+++ Raw data

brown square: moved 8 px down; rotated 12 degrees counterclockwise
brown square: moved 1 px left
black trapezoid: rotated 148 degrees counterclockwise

++++++
+++ Raw data

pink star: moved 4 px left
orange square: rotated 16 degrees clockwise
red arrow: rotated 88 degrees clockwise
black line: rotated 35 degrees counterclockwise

++++++

What is needed.
Copy the rows starting at the one containing "pink star: moved 4 px left" and ending at the one containing "black line: rotated", substituting "turned" for "rotated" and leaving everything else unchanged. Give only those rows.

Written answer.
pink star: moved 4 px left
orange square: turned 16 degrees clockwise
red arrow: turned 88 degrees clockwise
black line: turned 35 degrees counterclockwise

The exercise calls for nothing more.